PROBLEM TO SOLVE
The required answer is the count of lines in the records that contain "orange", with no other text.

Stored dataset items
....................

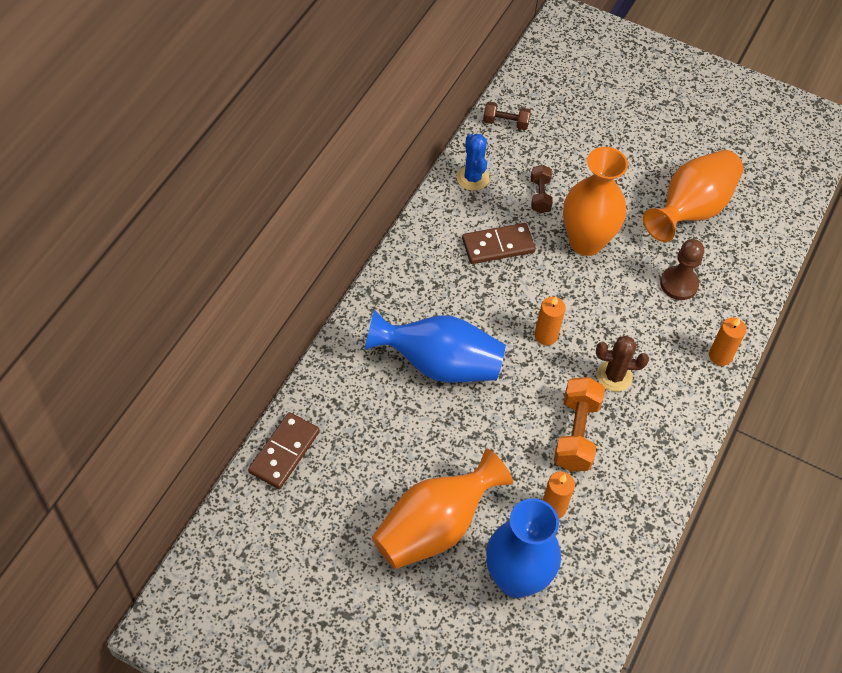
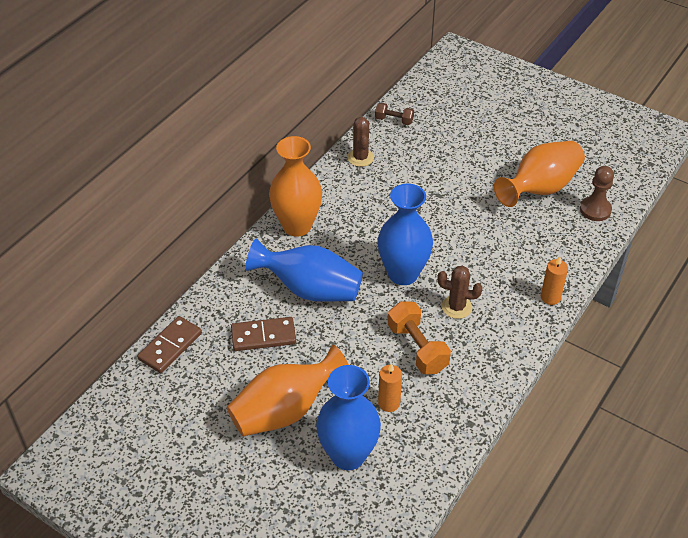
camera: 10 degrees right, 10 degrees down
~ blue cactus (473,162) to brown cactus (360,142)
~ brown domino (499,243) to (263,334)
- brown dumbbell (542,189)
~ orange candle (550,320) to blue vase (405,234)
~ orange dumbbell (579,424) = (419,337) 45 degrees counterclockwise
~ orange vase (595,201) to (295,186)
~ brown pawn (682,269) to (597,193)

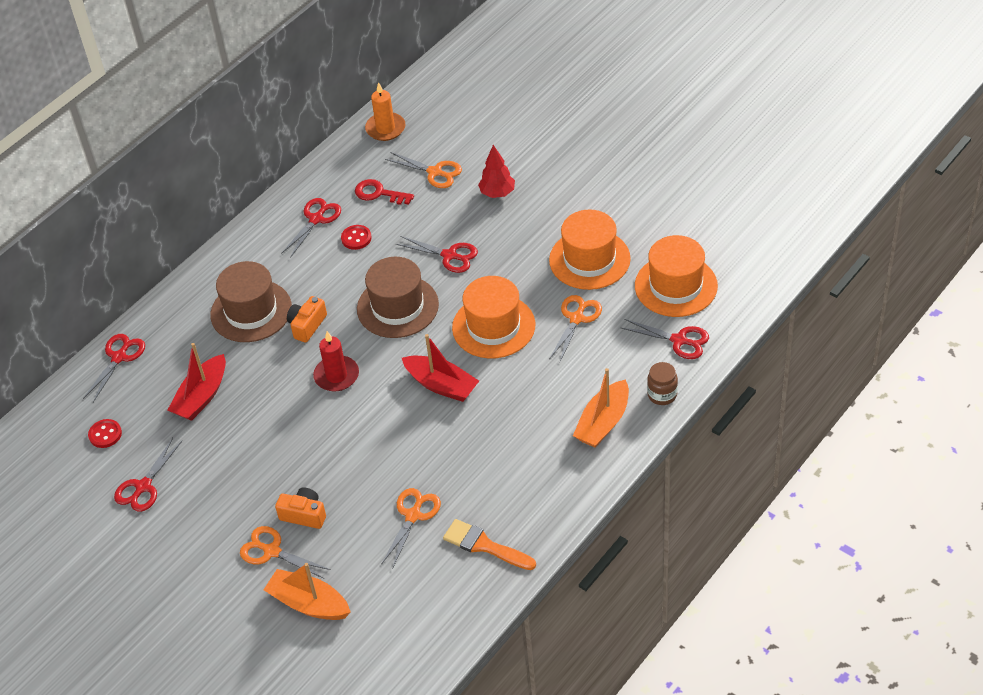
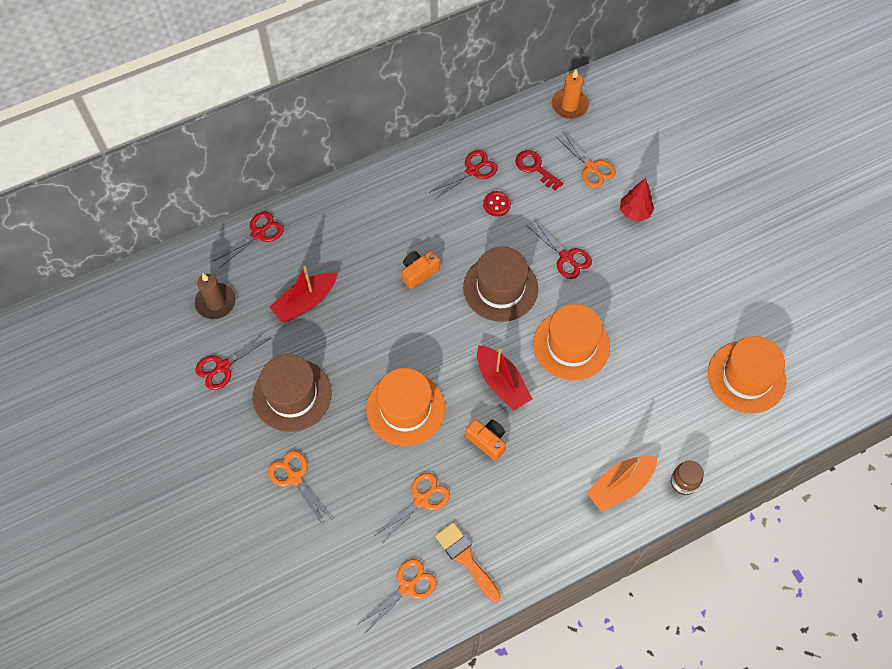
camera: 20 degrees right, 15 degrees up
~ red button (105,433) to brown candle (215,296)
~ brown hat (251,301) to (292,393)
- orange boat (307,591)
~ orange camera (300,508) to (485,440)
- red candle (336,361)
~ orange hat (590,249) to (405,407)
~ orange scissors (575,328) to (397,596)
- red scissors (665,339)

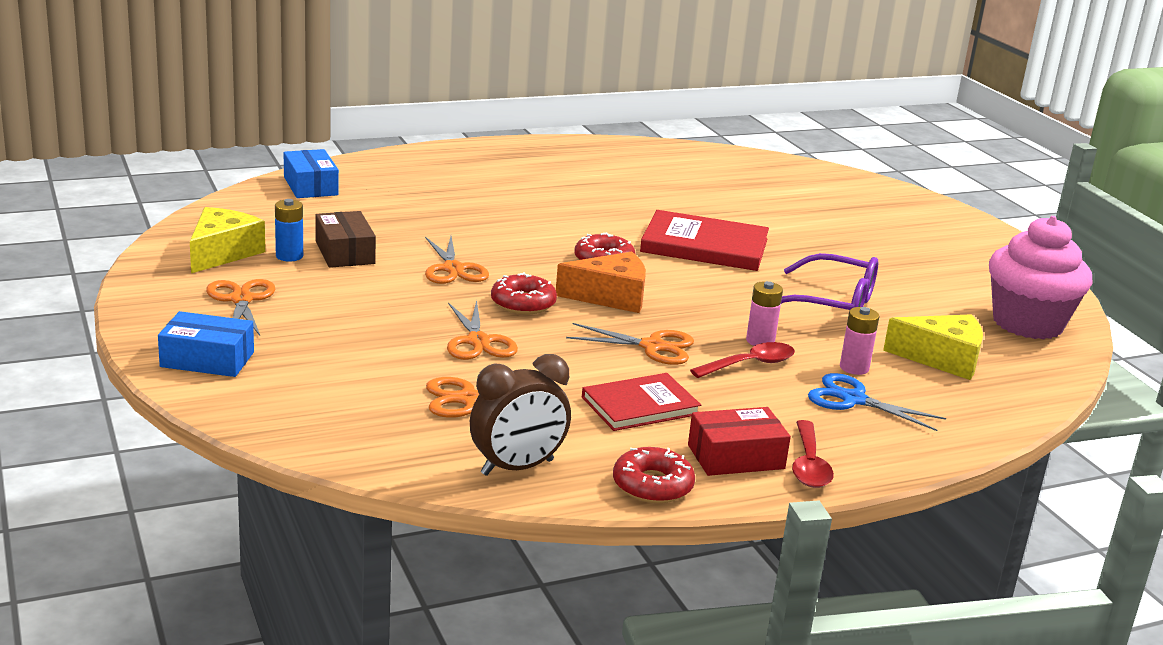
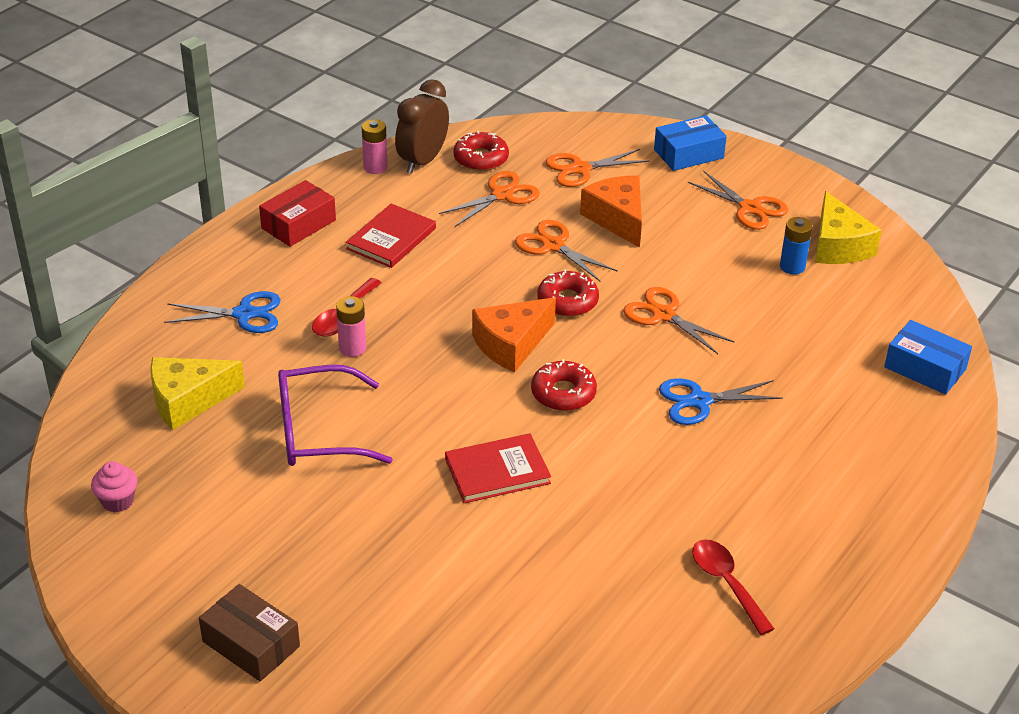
camera: 150 degrees right, 15 degrees up
~ brown box (345,239) to (249,632)
~ orange scissors (630,344) to (597,168)
~ red donut (654,475) to (481,151)
~ red book (704,240) = (498,468) x0.66
~ red spoon (813,454) to (733,587)
~ pink battery (859,341) to (375,146)
~ pink cupcake (1041,277) = (114,487) x0.41
+ orange cheese (611,211)
+ blue scissors (721,401)

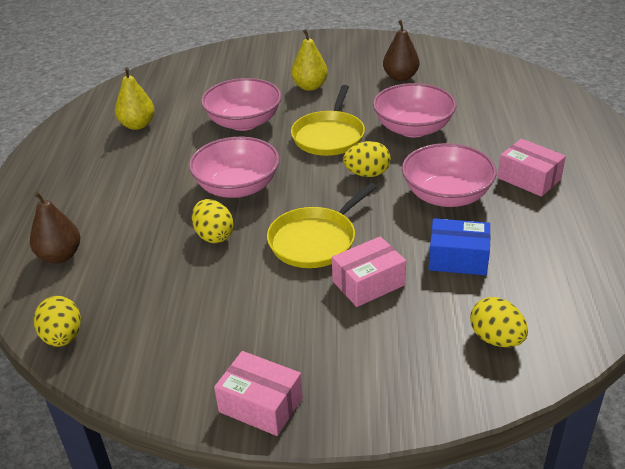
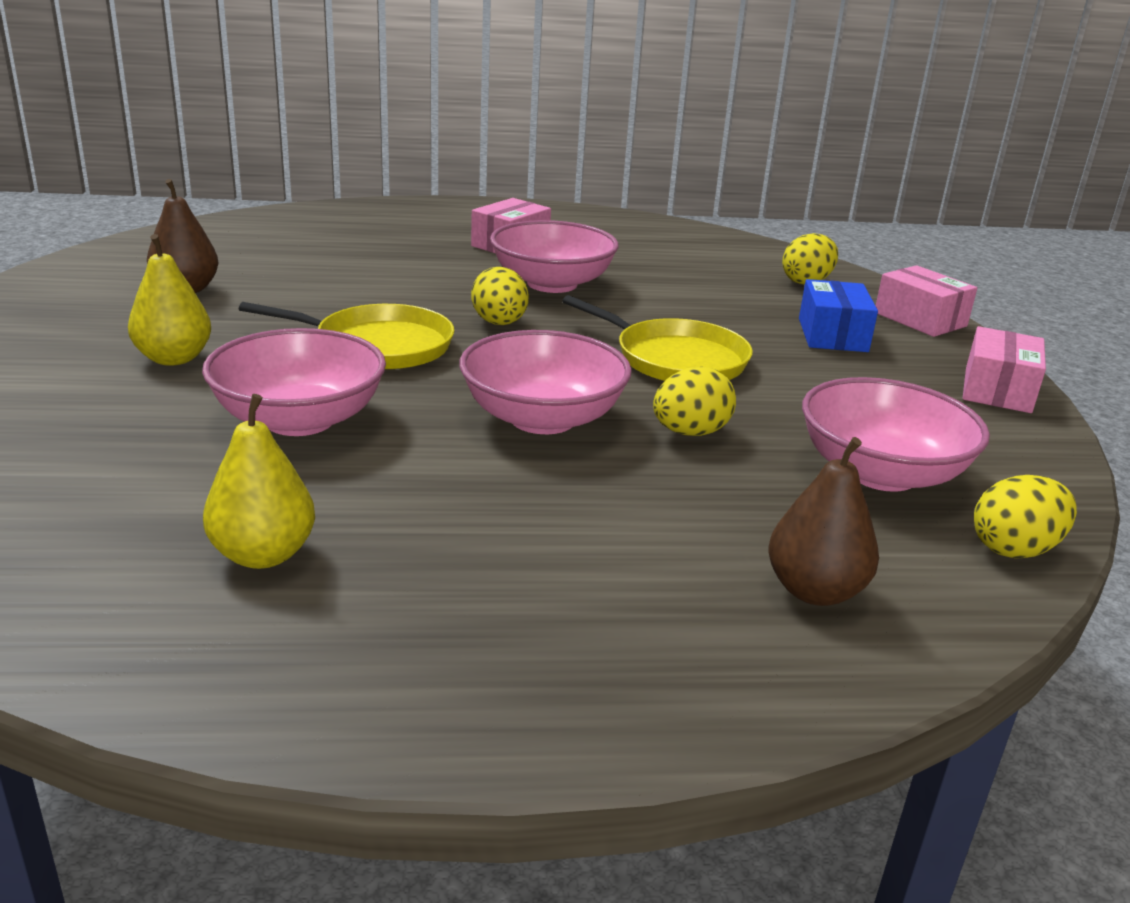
camera: 100 degrees left, 10 degrees down
~ pink box (369,271) to (926,301)
~ pink bowl (414,110) to (896,434)
~ blue box (460,246) to (838,315)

....................

OUTPUT BELOW
9